(Stored data)
════════════════════

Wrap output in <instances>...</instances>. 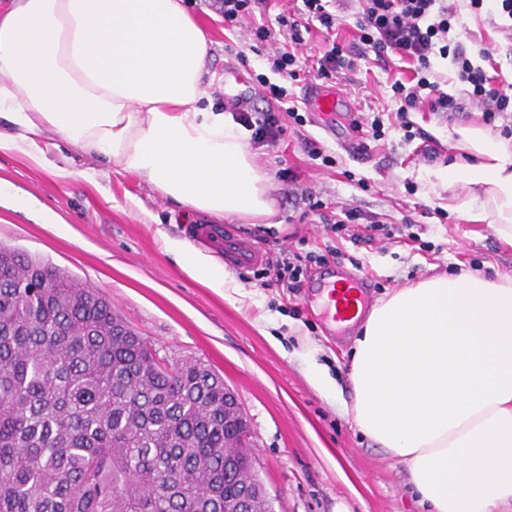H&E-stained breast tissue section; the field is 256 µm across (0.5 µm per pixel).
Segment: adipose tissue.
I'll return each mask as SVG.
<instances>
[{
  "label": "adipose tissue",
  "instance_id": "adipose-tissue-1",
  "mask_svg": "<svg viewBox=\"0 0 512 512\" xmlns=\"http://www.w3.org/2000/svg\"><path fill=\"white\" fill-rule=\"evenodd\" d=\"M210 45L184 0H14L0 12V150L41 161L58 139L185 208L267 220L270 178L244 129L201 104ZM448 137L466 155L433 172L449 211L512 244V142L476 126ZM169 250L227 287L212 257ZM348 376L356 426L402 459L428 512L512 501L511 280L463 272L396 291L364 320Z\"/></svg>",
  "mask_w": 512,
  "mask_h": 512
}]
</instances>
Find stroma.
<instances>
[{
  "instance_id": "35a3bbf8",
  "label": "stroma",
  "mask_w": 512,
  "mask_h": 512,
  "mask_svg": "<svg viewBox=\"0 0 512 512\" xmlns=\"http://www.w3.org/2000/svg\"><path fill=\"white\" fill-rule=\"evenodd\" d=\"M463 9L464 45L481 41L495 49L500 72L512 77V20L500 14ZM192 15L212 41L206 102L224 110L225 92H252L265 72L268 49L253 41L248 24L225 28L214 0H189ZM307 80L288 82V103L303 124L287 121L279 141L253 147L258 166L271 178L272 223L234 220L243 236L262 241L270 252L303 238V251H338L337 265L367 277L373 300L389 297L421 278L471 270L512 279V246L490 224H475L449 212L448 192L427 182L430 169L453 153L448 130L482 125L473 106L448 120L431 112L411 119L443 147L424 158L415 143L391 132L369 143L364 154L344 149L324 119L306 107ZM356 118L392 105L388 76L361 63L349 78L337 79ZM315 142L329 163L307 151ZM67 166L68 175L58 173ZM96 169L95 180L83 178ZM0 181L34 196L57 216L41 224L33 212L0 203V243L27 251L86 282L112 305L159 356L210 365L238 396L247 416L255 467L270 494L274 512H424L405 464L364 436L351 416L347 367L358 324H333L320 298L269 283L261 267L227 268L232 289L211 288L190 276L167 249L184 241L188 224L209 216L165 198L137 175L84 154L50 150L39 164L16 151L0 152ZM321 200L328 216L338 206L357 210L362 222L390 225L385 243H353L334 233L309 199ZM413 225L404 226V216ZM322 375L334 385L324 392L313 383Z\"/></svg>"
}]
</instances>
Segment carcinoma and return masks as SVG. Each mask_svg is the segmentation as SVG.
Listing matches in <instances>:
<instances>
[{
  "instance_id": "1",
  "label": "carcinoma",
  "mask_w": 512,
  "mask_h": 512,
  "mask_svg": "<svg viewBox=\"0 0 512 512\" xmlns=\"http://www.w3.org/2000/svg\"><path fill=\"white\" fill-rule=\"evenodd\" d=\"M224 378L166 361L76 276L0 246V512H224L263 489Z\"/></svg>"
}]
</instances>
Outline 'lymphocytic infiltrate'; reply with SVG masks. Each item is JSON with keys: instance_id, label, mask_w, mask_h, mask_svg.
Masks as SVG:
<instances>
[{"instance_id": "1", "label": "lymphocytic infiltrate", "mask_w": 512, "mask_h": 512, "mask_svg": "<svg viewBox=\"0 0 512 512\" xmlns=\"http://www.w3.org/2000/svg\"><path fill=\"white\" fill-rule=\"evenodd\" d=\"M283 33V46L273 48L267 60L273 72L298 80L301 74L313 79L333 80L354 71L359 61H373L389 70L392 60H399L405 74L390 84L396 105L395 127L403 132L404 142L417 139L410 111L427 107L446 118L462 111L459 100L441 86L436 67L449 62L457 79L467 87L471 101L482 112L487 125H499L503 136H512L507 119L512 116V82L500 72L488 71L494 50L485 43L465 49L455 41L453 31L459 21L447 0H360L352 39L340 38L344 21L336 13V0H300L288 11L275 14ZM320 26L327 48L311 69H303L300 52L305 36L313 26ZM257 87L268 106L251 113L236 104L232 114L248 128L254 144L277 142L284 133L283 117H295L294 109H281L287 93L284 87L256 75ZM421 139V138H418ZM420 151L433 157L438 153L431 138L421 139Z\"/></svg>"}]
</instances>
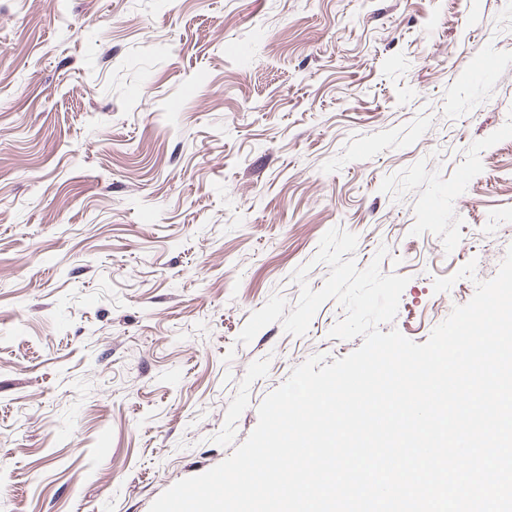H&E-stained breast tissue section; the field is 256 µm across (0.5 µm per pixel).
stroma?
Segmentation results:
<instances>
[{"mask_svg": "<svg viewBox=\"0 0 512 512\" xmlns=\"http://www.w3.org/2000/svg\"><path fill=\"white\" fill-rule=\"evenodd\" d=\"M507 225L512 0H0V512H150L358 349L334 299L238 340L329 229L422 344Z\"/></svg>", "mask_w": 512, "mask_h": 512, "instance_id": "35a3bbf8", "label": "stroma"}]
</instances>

════════════════════

• **WHAT YOU NEED TO DO**
Extract the lines beginning with the one that contains "Outline 'lymphocytic infiltrate';" and ending with the last line of the listing. Keep them exact and drop the pictures.

• **COMPLETED TASK**
Outline 'lymphocytic infiltrate'; reply with SVG masks. Each item is JSON with keys: instance_id, label, mask_w, mask_h, mask_svg.
Masks as SVG:
<instances>
[{"instance_id": "1", "label": "lymphocytic infiltrate", "mask_w": 512, "mask_h": 512, "mask_svg": "<svg viewBox=\"0 0 512 512\" xmlns=\"http://www.w3.org/2000/svg\"><path fill=\"white\" fill-rule=\"evenodd\" d=\"M283 33V46L273 48L267 60L273 72L298 80L301 74L313 79L333 80L354 71L359 61H373L389 70L392 60H399L405 74L390 84L396 105L395 127L403 132L404 142L417 139L410 111L427 107L446 118L462 111L459 100L441 86L436 67L449 62L457 79L467 87L471 101L482 112L487 125H499L503 136H512L507 119L512 116V82L500 72L488 71L494 50L485 43L465 49L455 41L453 31L459 21L447 0H360L352 39L340 38L344 21L336 13V0H300L288 11L275 14ZM320 26L327 48L311 69H303L300 52L305 36L313 26ZM257 87L268 106L251 113L236 104L232 114L248 128L254 144L277 142L284 133L283 117H295L294 109H281L287 93L284 87L256 75ZM421 139V138H418ZM420 151L433 157L438 153L431 138L421 139Z\"/></svg>"}]
</instances>
H&E-stained breast tissue section; the field is 256 µm across (0.5 µm per pixel).
stroma?
Segmentation results:
<instances>
[{"mask_svg": "<svg viewBox=\"0 0 512 512\" xmlns=\"http://www.w3.org/2000/svg\"><path fill=\"white\" fill-rule=\"evenodd\" d=\"M507 225L512 0H0V512H150L358 349L334 299L238 340L329 229L422 344Z\"/></svg>", "mask_w": 512, "mask_h": 512, "instance_id": "35a3bbf8", "label": "stroma"}]
</instances>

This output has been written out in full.